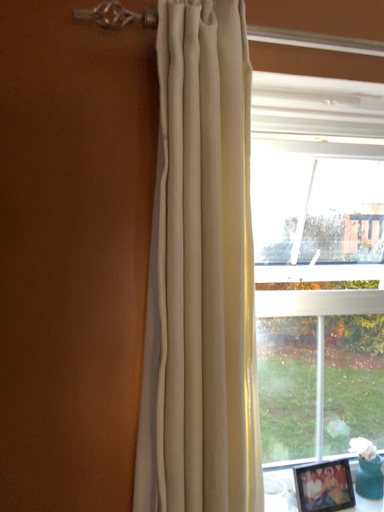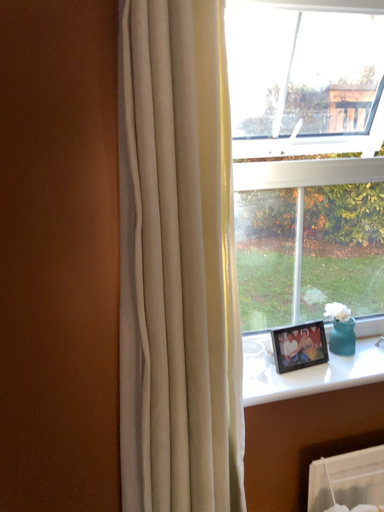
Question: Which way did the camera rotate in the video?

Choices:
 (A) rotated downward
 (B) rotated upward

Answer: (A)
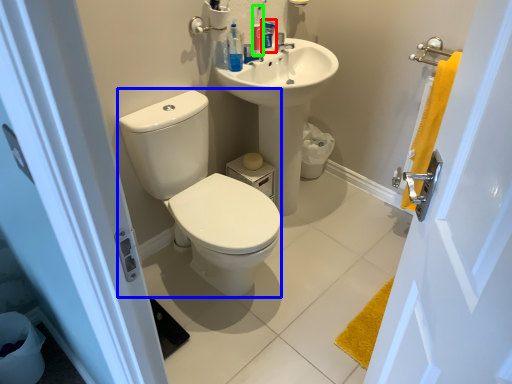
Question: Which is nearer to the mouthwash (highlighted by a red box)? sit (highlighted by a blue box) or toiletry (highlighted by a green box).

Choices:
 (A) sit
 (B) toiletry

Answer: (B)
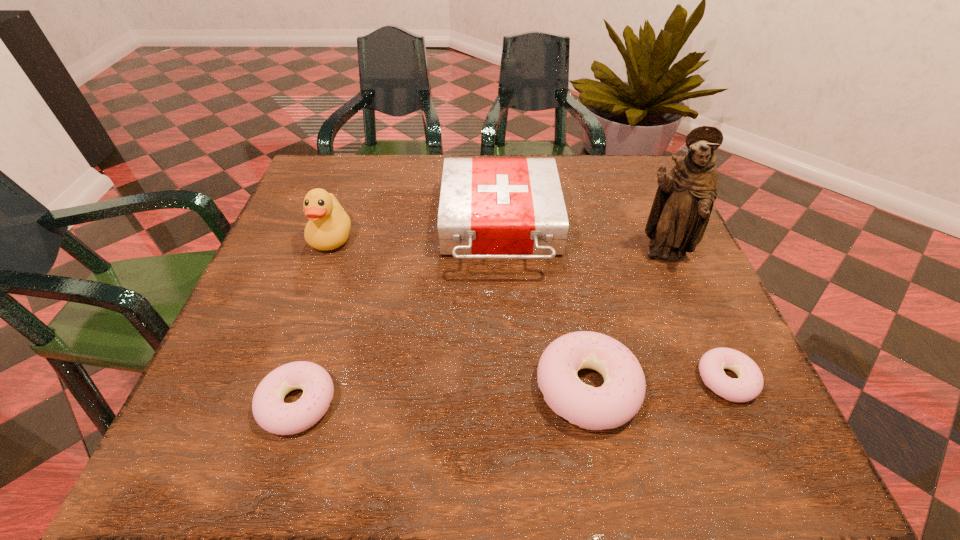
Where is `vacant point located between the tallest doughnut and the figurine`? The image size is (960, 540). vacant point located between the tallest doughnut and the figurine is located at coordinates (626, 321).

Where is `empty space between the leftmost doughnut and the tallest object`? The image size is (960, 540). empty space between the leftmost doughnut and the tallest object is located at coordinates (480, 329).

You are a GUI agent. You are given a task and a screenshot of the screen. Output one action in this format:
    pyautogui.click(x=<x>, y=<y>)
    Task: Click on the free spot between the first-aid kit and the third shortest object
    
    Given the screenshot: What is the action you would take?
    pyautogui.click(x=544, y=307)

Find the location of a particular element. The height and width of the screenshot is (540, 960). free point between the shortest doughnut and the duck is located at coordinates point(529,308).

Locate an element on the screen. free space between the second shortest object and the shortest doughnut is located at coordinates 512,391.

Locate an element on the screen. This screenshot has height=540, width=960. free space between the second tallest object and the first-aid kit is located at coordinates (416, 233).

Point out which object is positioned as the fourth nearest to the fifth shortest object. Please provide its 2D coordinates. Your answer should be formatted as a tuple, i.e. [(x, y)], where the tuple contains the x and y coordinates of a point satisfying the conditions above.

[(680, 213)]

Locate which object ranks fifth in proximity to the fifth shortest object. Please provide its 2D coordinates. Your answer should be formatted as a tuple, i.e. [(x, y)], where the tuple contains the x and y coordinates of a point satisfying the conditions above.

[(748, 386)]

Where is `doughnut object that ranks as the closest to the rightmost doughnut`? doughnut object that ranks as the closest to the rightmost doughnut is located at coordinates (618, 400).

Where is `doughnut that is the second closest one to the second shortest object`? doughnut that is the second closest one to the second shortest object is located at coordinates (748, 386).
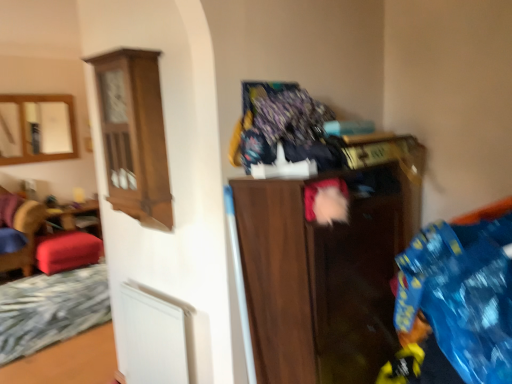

────────────────────────────────────────

• [EXERCISE TASK]
Please rewrite the data above, changing every "doughnut" to "donut" and keeping everything else unchanged. Omit the pictures.

• [EXERCISE SOLUTION]
Question: Which way did the camera rotate in the video?

Choices:
 (A) rotated downward
 (B) rotated upward

Answer: (A)
Question: Which is nearer to the mouthwash (highlighted by a red box)? sit (highlighted by a blue box) or toiletry (highlighted by a green box).

Choices:
 (A) sit
 (B) toiletry

Answer: (B)
Where is `vacant point located between the tallest donut and the figurine`? The image size is (960, 540). vacant point located between the tallest donut and the figurine is located at coordinates (626, 321).

Where is `empty space between the leftmost donut and the tallest object`? The image size is (960, 540). empty space between the leftmost donut and the tallest object is located at coordinates (480, 329).

You are a GUI agent. You are given a task and a screenshot of the screen. Output one action in this format:
    pyautogui.click(x=<x>, y=<y>)
    Task: Click on the free spot between the first-aid kit and the third shortest object
    
    Given the screenshot: What is the action you would take?
    pyautogui.click(x=544, y=307)

Find the location of a particular element. The height and width of the screenshot is (540, 960). free point between the shortest donut and the duck is located at coordinates point(529,308).

Locate an element on the screen. free space between the second shortest object and the shortest donut is located at coordinates 512,391.

Locate an element on the screen. This screenshot has height=540, width=960. free space between the second tallest object and the first-aid kit is located at coordinates (416, 233).

Point out which object is positioned as the fourth nearest to the fifth shortest object. Please provide its 2D coordinates. Your answer should be formatted as a tuple, i.e. [(x, y)], where the tuple contains the x and y coordinates of a point satisfying the conditions above.

[(680, 213)]

Locate which object ranks fifth in proximity to the fifth shortest object. Please provide its 2D coordinates. Your answer should be formatted as a tuple, i.e. [(x, y)], where the tuple contains the x and y coordinates of a point satisfying the conditions above.

[(748, 386)]

Where is `donut object that ranks as the closest to the rightmost donut`? donut object that ranks as the closest to the rightmost donut is located at coordinates (618, 400).

Where is `donut that is the second closest one to the second shortest object`? donut that is the second closest one to the second shortest object is located at coordinates (748, 386).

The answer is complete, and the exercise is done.